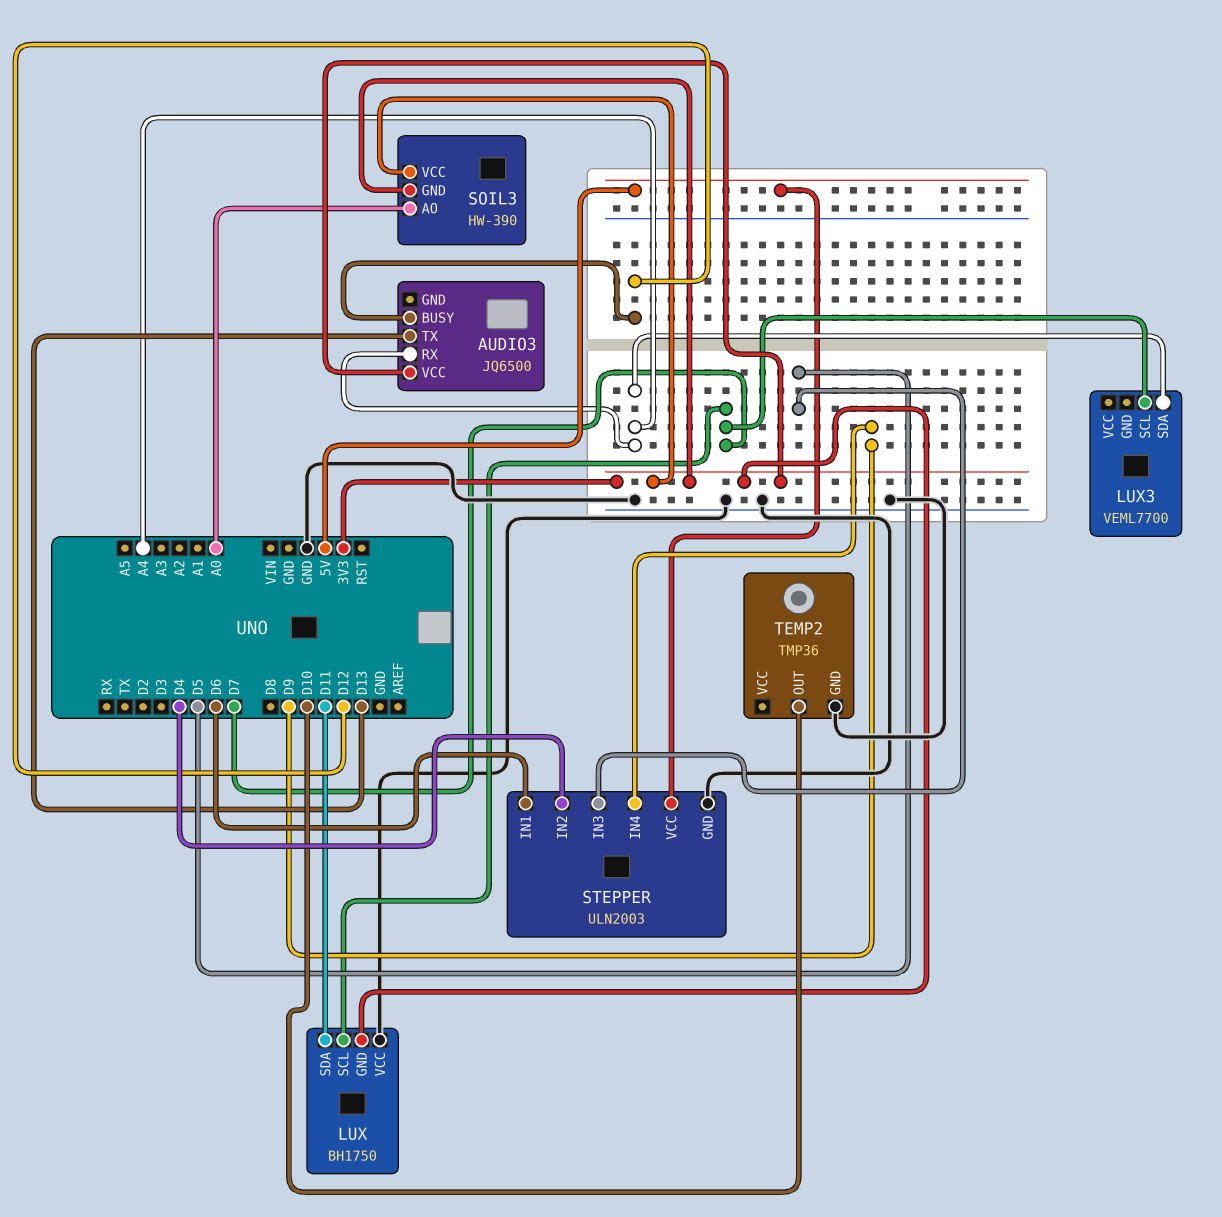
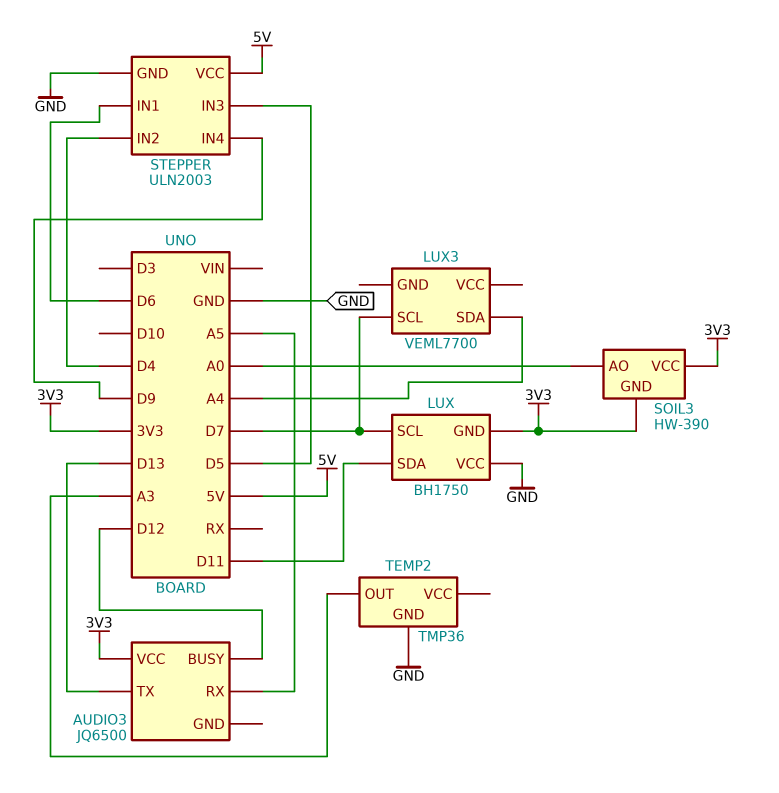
AUDIO3 pin RX: A4 -> A5
TEMP2 pin OUT: D10 -> A3

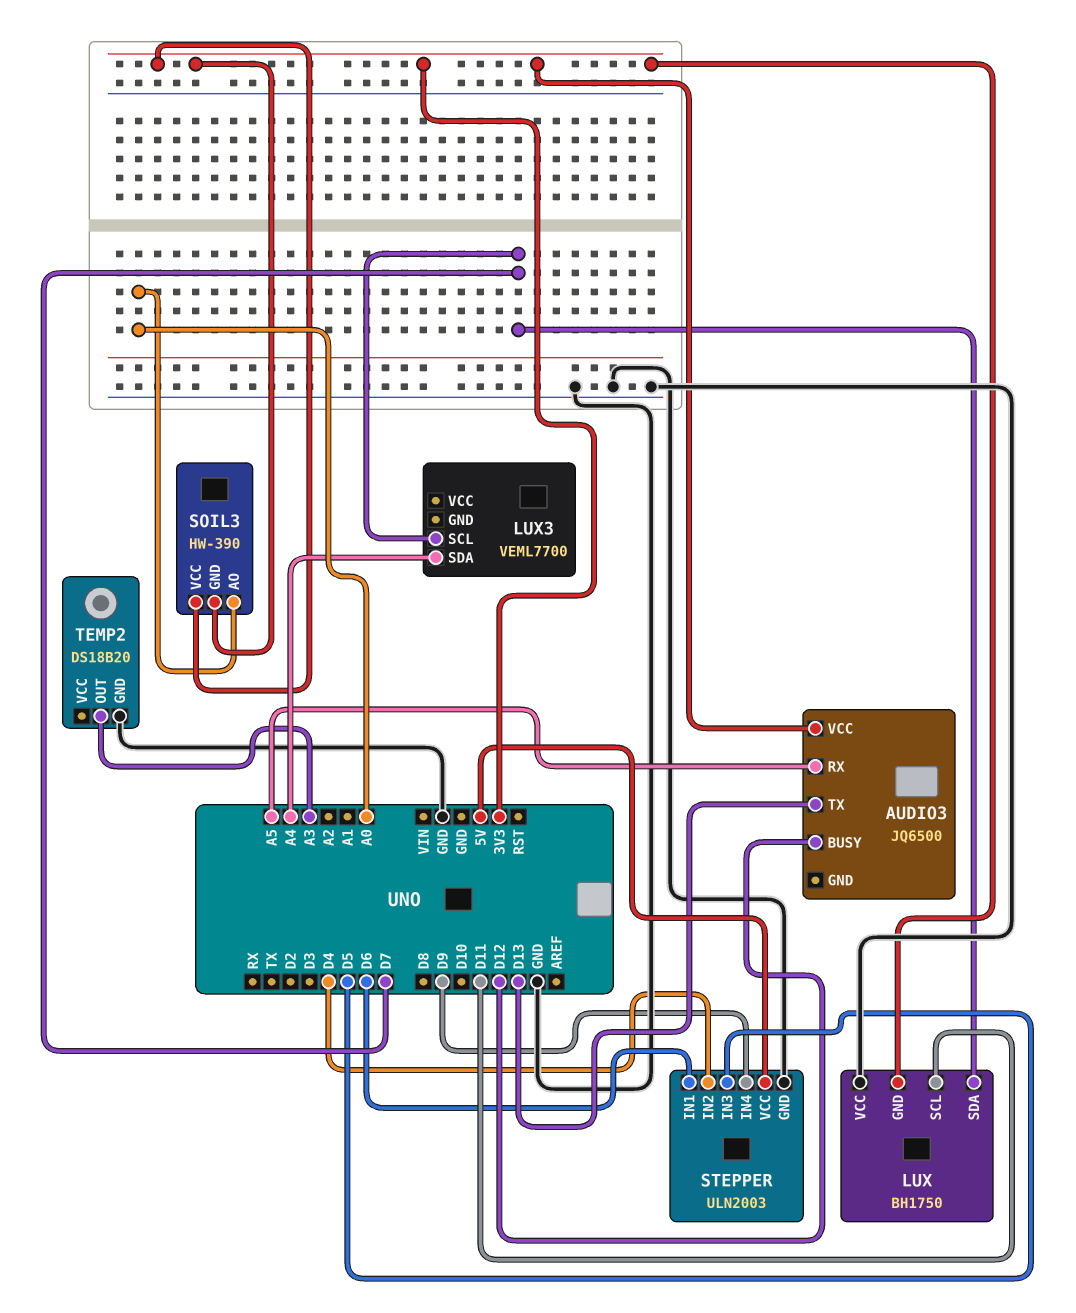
LUX pin SCL: D7 -> D11
LUX pin SDA: D11 -> D7
TEMP2: TMP36 -> DS18B20

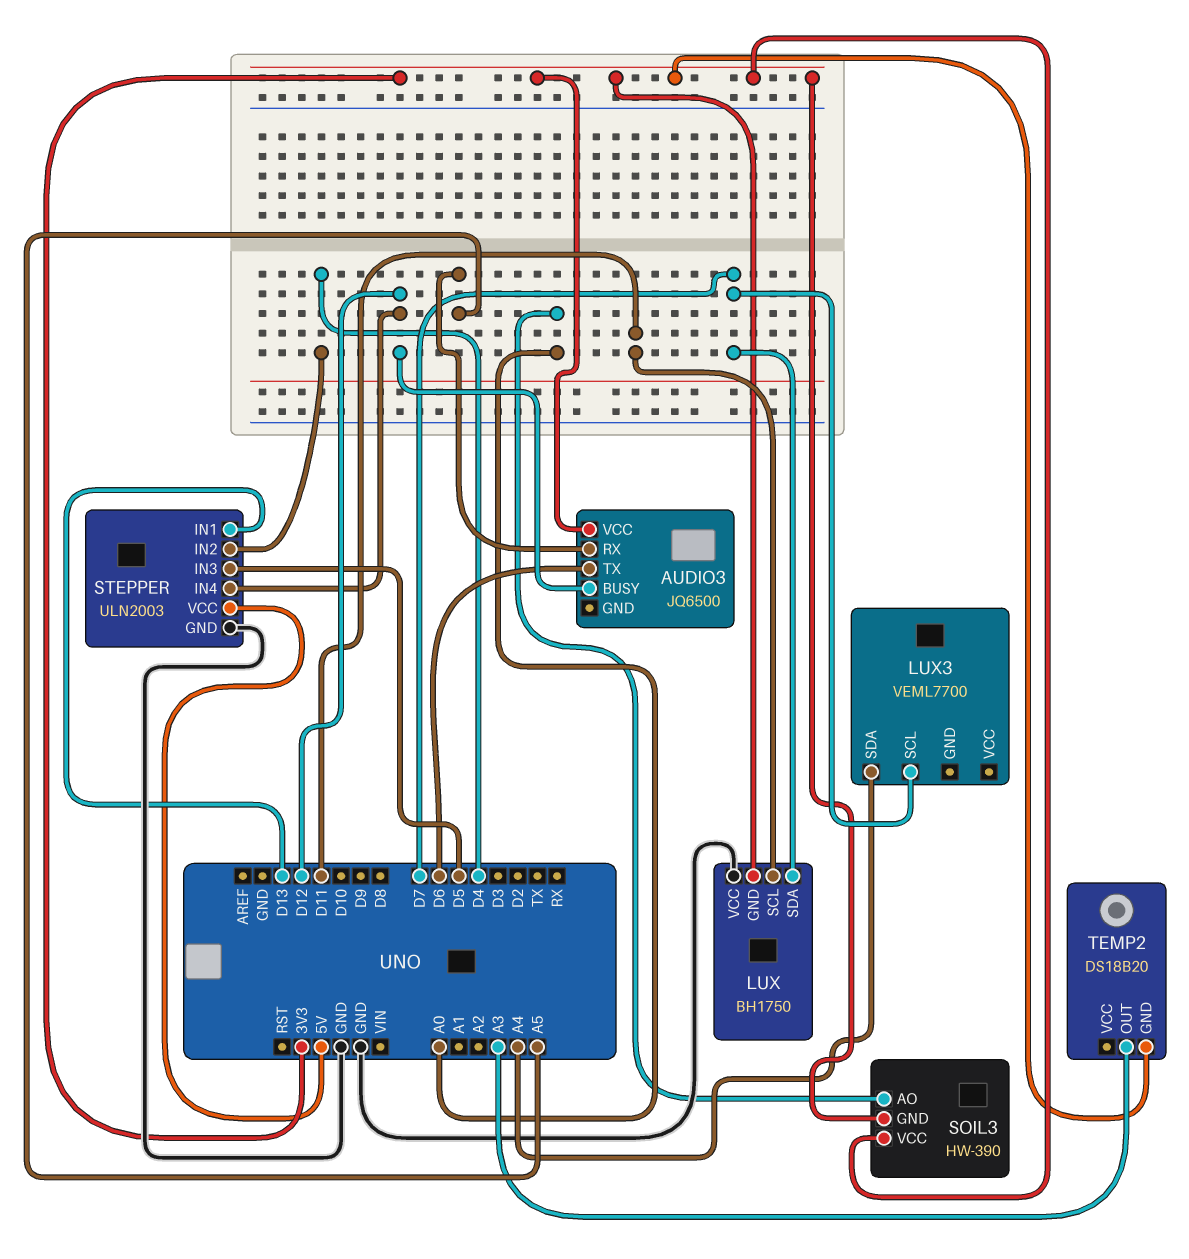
AUDIO3 pin TX: D13 -> D6
STEPPER pin IN1: D6 -> D13
STEPPER pin IN4: D9 -> D12
TEMP2 pin GND: GND -> 3V3

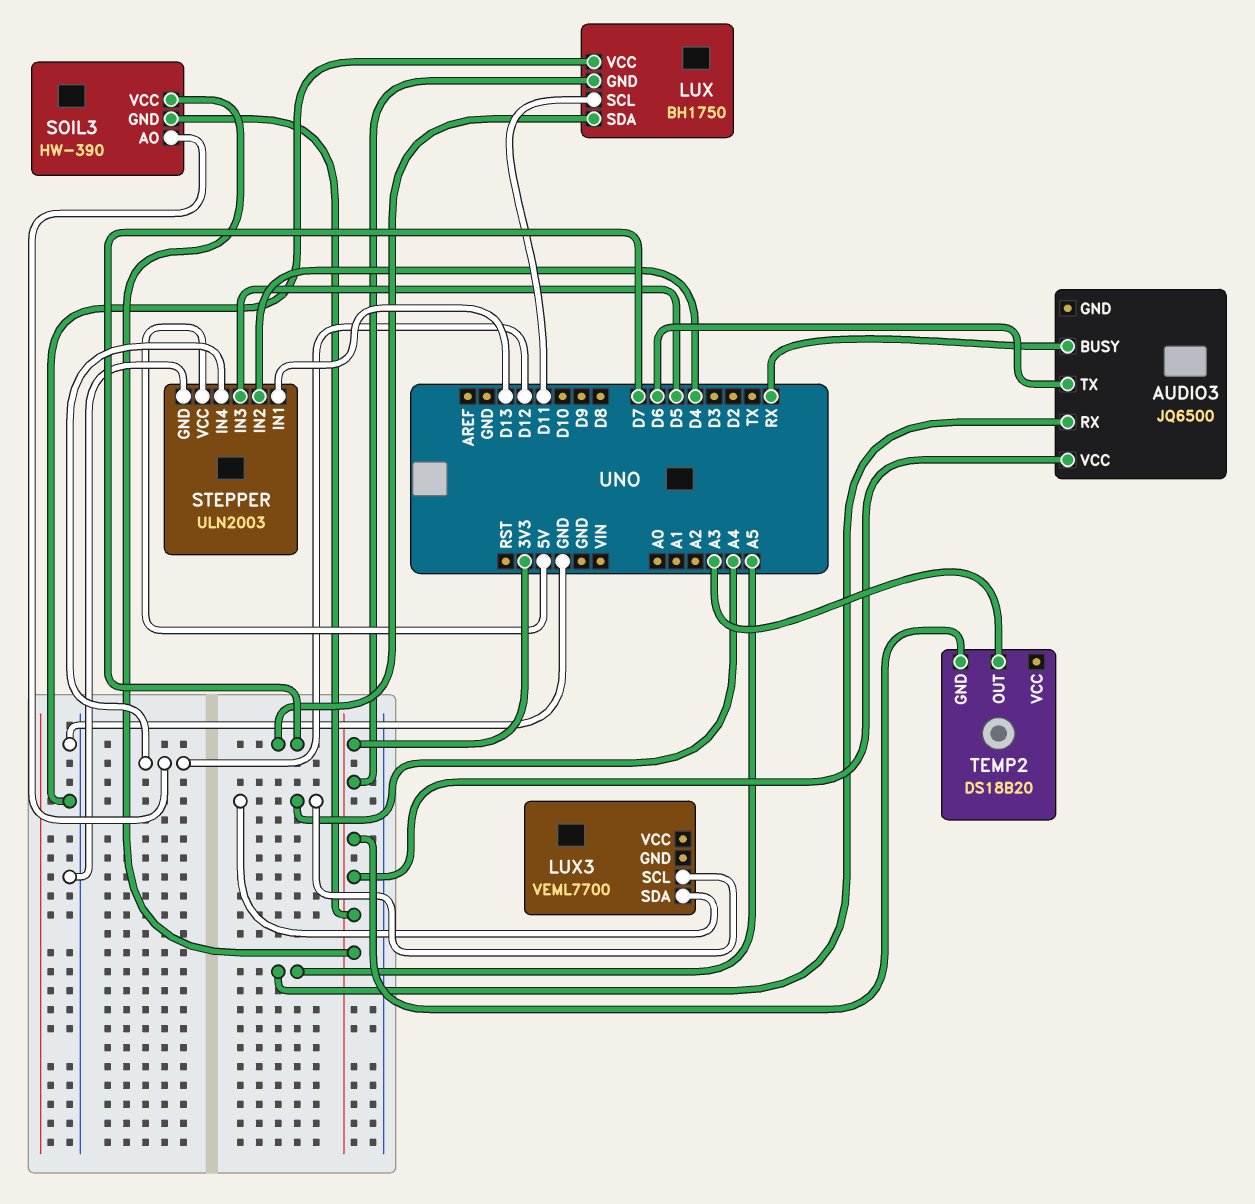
AUDIO3 pin BUSY: D12 -> RX
LUX3 pin SCL: D7 -> A4
SOIL3 pin AO: A0 -> D12

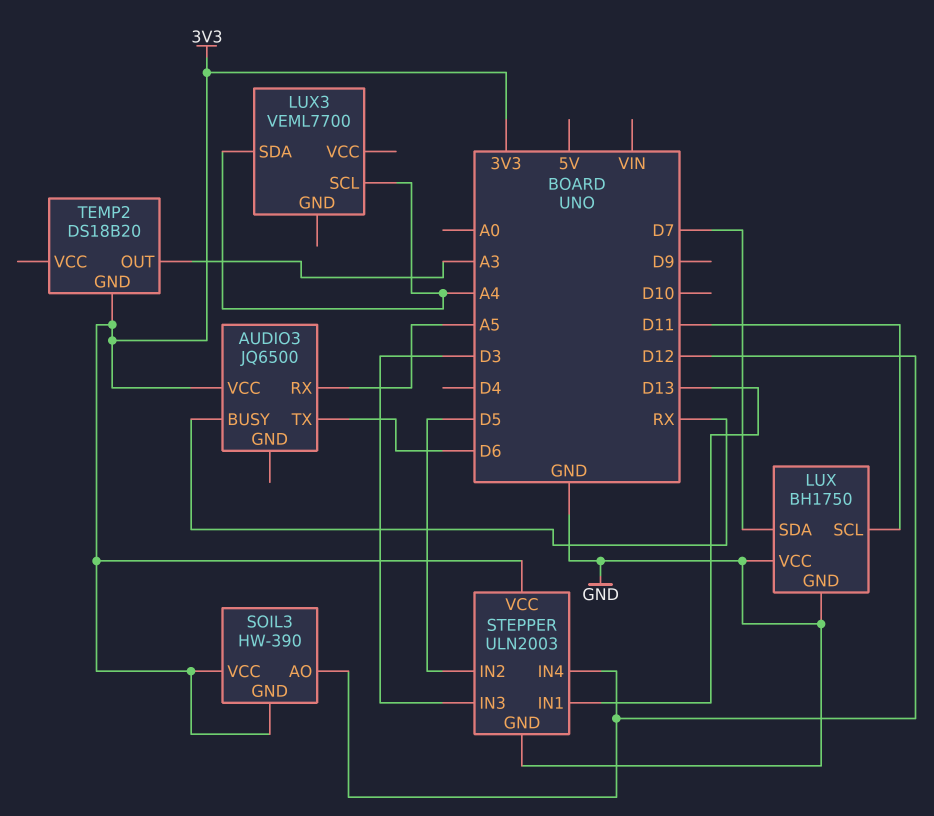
LUX pin GND: 3V3 -> GND
STEPPER pin IN2: D4 -> D5
STEPPER pin IN3: D5 -> D3
STEPPER pin VCC: 5V -> 3V3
◇ ◇ ◇ ◇ ◇ ◇ ◇
Copy the listing above exactly, but only from the line with "LUX pin SCL: D7 -> D11" through the line with "LUX pin GND: 3V3 -> GND", including those two lines and excluding any picture.

LUX pin SCL: D7 -> D11
LUX pin SDA: D11 -> D7
TEMP2: TMP36 -> DS18B20

AUDIO3 pin TX: D13 -> D6
STEPPER pin IN1: D6 -> D13
STEPPER pin IN4: D9 -> D12
TEMP2 pin GND: GND -> 3V3

AUDIO3 pin BUSY: D12 -> RX
LUX3 pin SCL: D7 -> A4
SOIL3 pin AO: A0 -> D12

LUX pin GND: 3V3 -> GND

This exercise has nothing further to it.